— Task details —
Below are some entries. Repeat exactly the lines from the one with "48, 44, 38]" through the one with "189, 42, 68]", and only those.
Data in this exercise Block Start
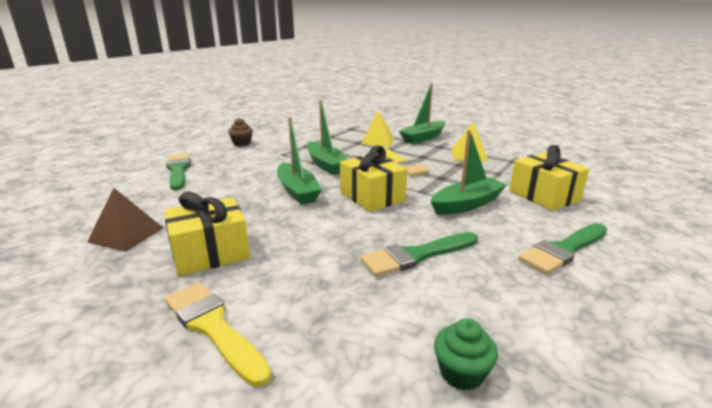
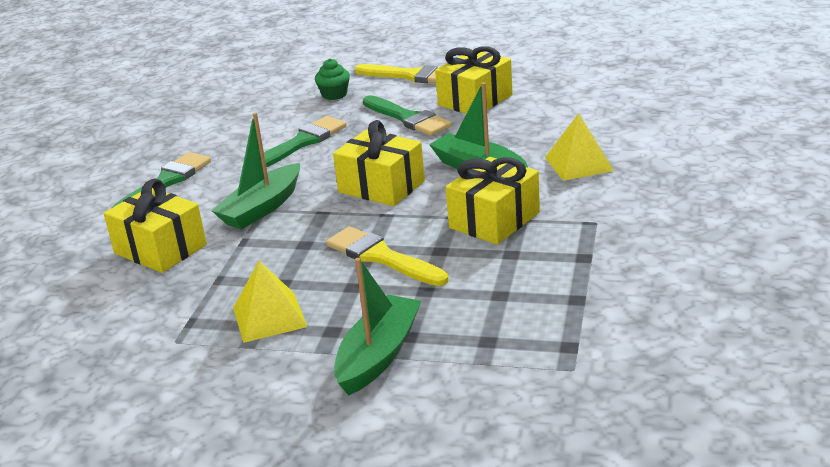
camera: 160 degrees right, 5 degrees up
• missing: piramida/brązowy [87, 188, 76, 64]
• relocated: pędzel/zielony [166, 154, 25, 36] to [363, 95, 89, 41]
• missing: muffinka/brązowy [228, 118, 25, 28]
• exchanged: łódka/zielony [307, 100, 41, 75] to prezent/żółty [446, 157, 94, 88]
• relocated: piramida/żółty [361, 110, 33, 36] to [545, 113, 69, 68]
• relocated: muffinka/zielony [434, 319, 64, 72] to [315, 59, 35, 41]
Data in this exercise Block End
Data in this exercise Block Start
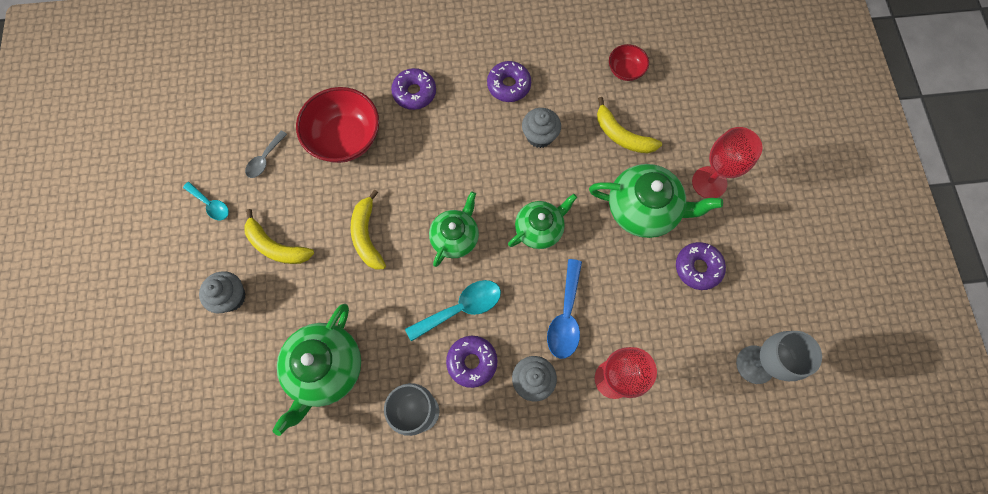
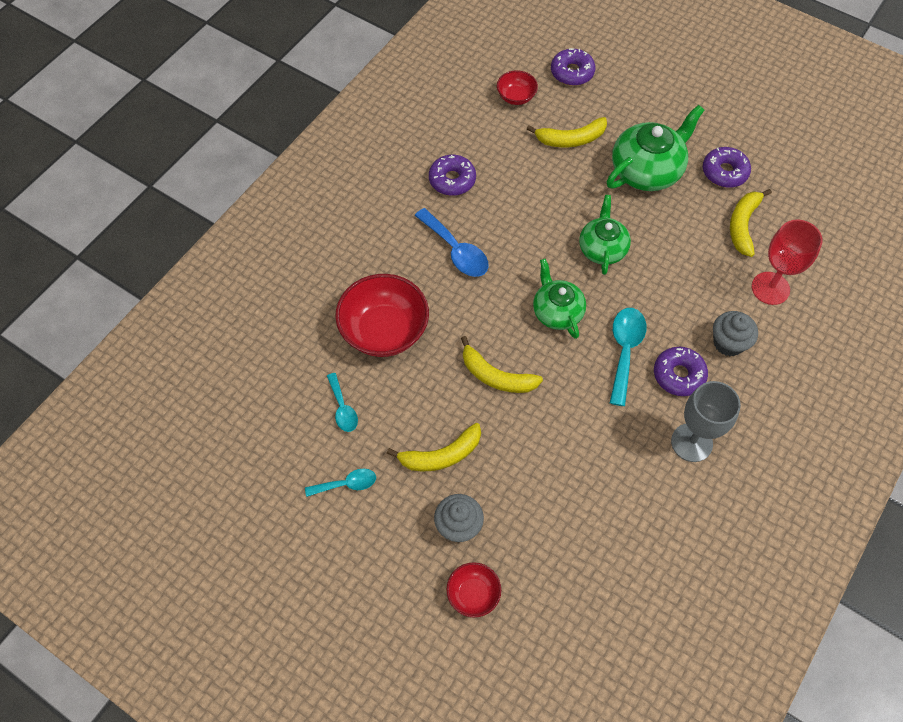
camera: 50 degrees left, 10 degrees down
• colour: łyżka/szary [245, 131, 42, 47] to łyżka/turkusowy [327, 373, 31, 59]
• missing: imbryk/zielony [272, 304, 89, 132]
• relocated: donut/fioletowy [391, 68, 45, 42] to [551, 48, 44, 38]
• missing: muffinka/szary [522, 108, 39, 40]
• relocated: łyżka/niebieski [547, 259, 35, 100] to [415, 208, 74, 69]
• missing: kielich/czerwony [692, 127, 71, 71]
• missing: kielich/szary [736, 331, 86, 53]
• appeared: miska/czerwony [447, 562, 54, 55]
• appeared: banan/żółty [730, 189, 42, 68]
Data in this exercise Block End
— Solved exercise —
• relocated: donut/fioletowy [391, 68, 45, 42] to [551, 48, 44, 38]
• missing: muffinka/szary [522, 108, 39, 40]
• relocated: łyżka/niebieski [547, 259, 35, 100] to [415, 208, 74, 69]
• missing: kielich/czerwony [692, 127, 71, 71]
• missing: kielich/szary [736, 331, 86, 53]
• appeared: miska/czerwony [447, 562, 54, 55]
• appeared: banan/żółty [730, 189, 42, 68]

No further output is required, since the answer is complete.